*** Begin section ***

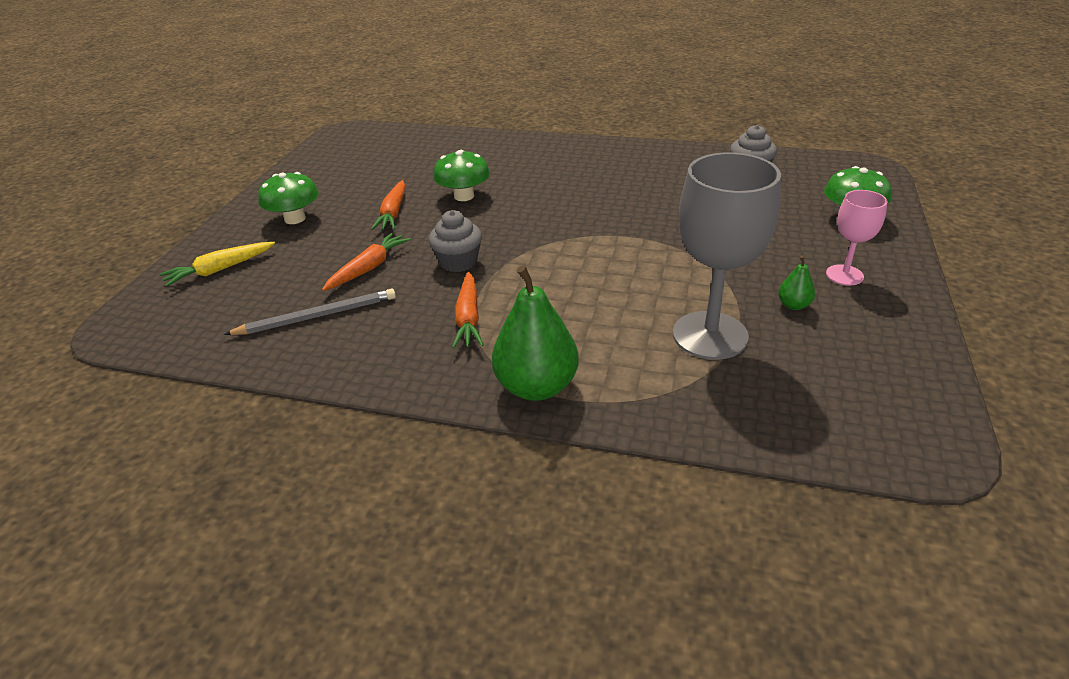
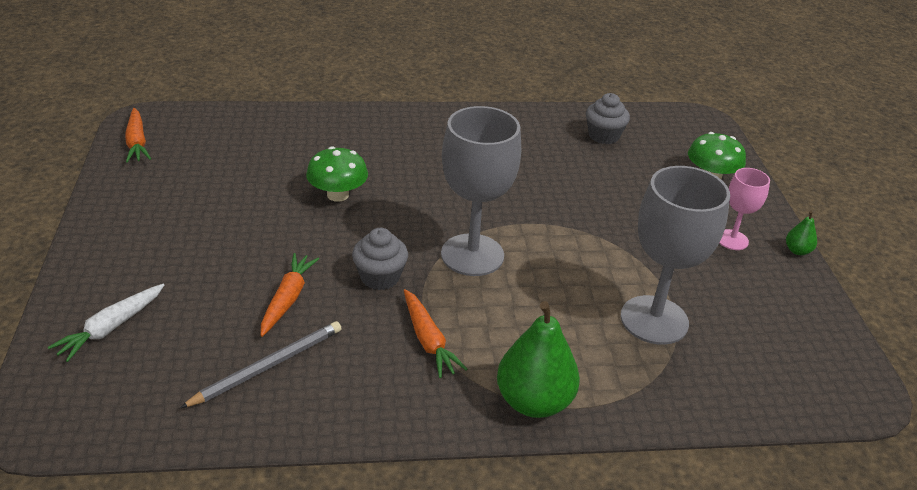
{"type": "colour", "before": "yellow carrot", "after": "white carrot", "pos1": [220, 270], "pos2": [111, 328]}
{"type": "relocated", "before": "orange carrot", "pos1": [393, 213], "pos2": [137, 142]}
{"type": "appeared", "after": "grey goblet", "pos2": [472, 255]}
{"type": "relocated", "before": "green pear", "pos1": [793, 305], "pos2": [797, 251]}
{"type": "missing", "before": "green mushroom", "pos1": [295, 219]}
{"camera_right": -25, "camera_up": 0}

*** End section ***

→ Instructions for the task
If a line in the records above holds the string "green", copy it out.

→ Completed task
{"type": "relocated", "before": "green pear", "pos1": [793, 305], "pos2": [797, 251]}
{"type": "missing", "before": "green mushroom", "pos1": [295, 219]}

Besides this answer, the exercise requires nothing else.